→ **About this exercise**
Your job is to set down the stretch of entries that opens with the line containing "C3: 150nF (COM, VEE) -> 10nF (COM, VEE)" and closes with the line containing "U2 pin out: N_22 -> N_12". Keep both end lines, copy each exactly, and add nothing.

→ **Exercise materials**

★ ★ ★ ★

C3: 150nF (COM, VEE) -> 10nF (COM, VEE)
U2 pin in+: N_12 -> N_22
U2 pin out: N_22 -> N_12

★ ★ ★ ★

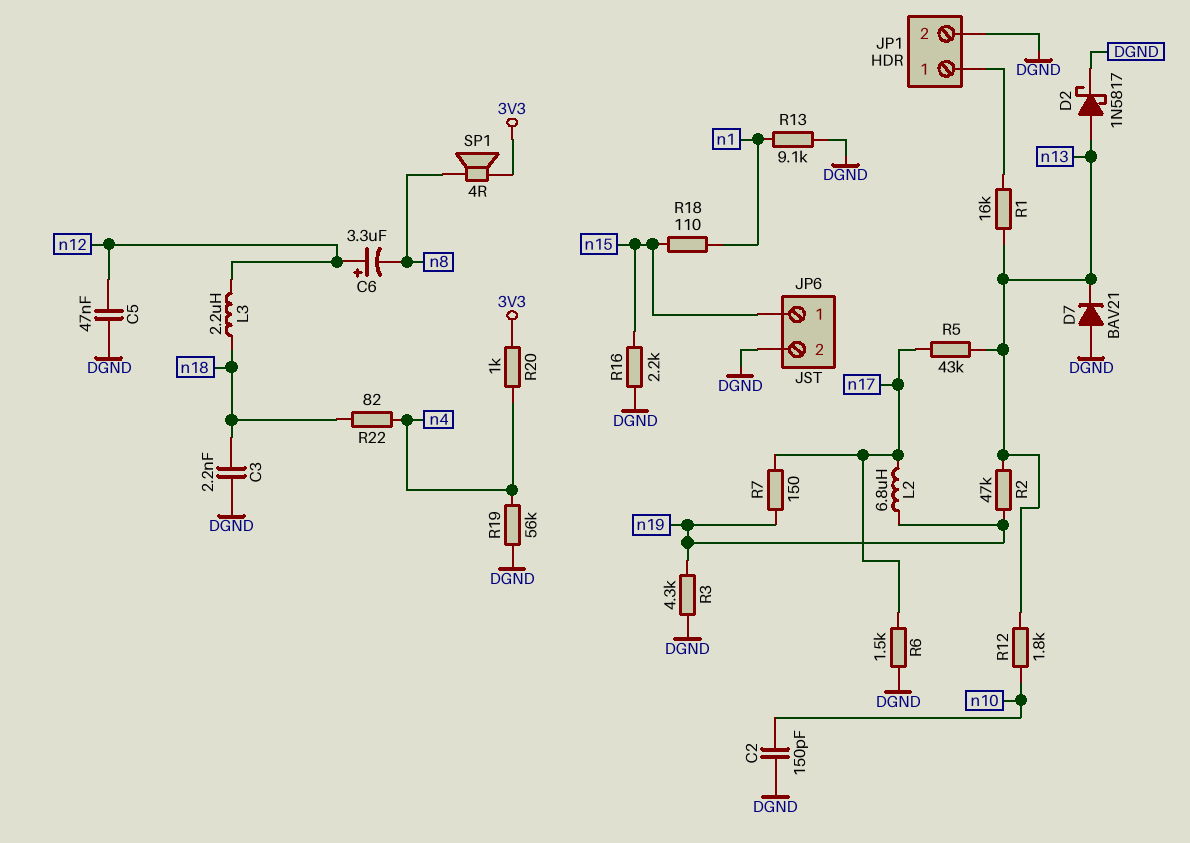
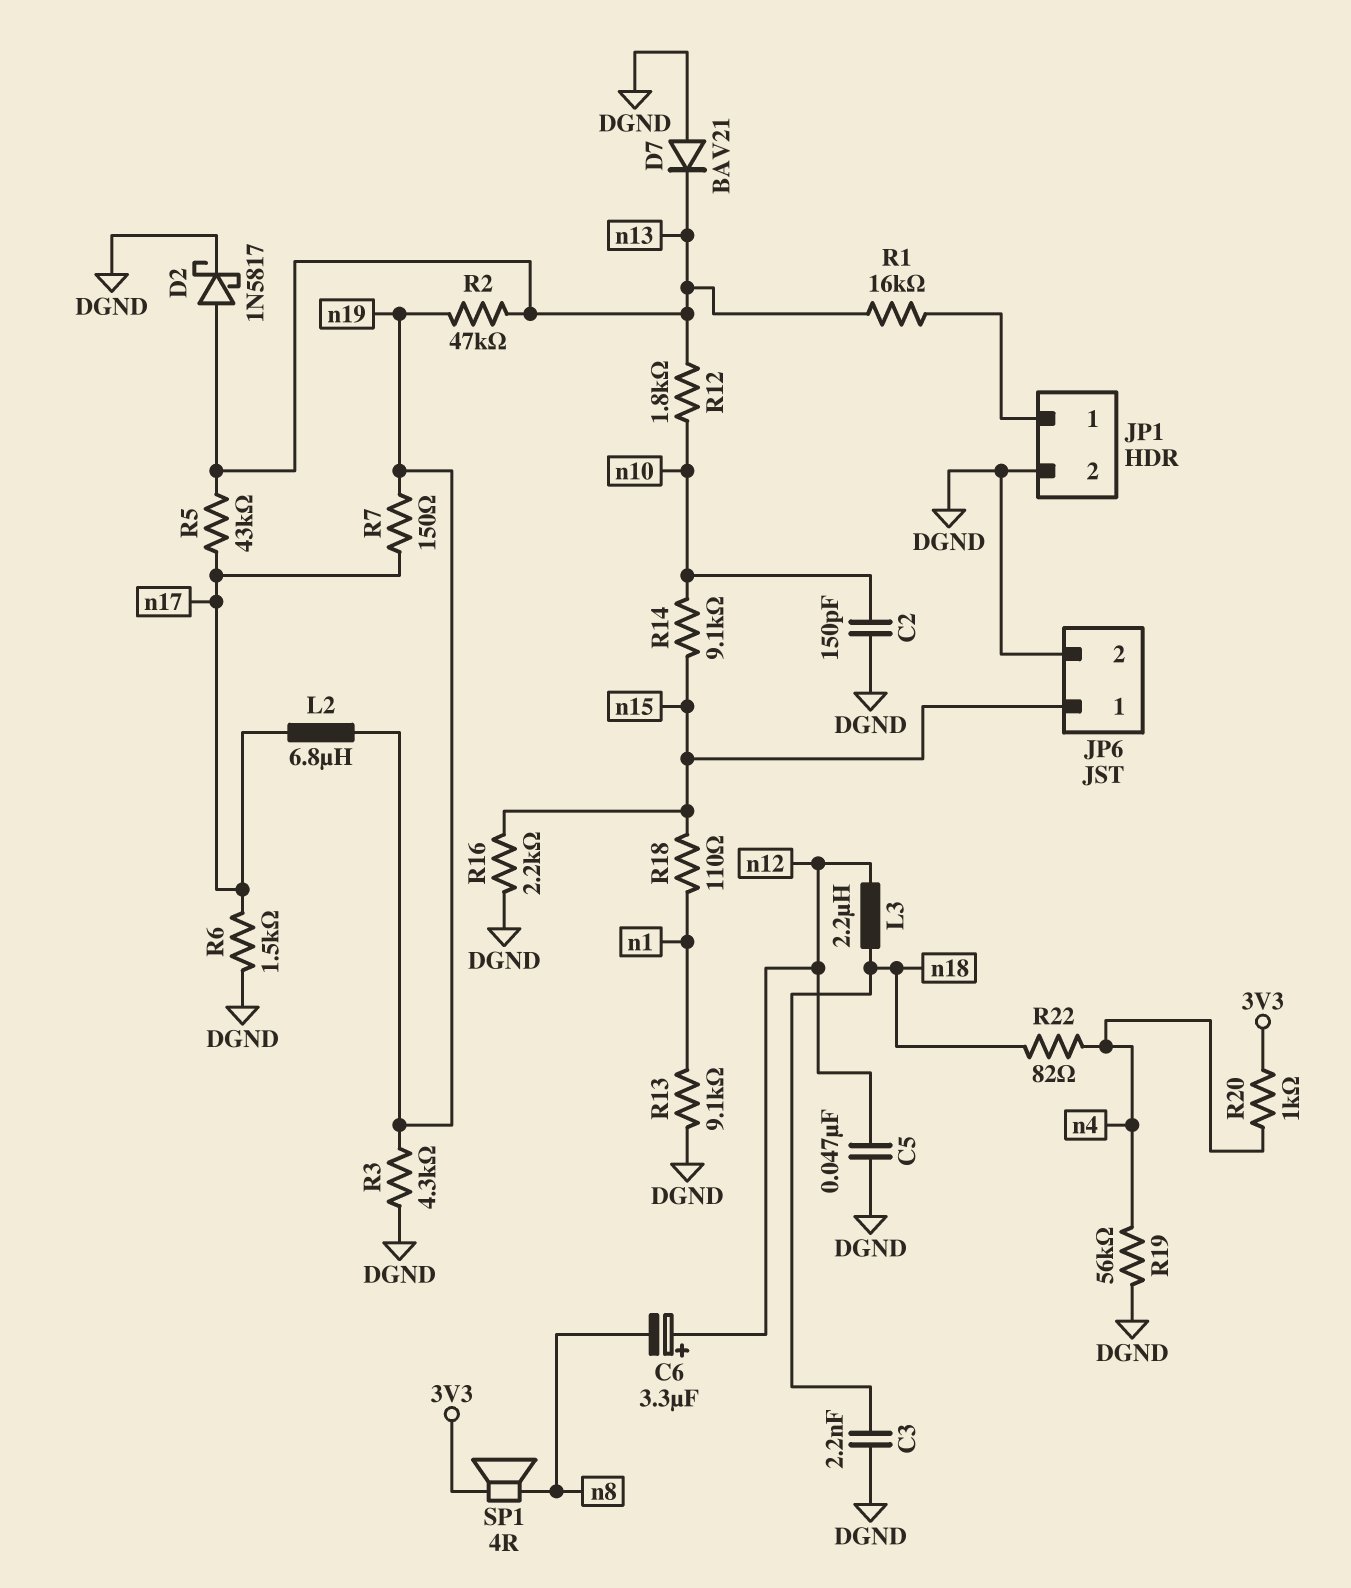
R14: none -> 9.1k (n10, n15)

★ ★ ★ ★

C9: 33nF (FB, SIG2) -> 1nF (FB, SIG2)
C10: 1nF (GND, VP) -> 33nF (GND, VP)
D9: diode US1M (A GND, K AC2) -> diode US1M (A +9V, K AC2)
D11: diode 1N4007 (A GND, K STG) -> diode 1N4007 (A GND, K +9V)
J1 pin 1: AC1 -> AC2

★ ★ ★ ★

→ **Response below**
C3: 150nF (COM, VEE) -> 10nF (COM, VEE)
U2 pin in+: N_12 -> N_22
U2 pin out: N_22 -> N_12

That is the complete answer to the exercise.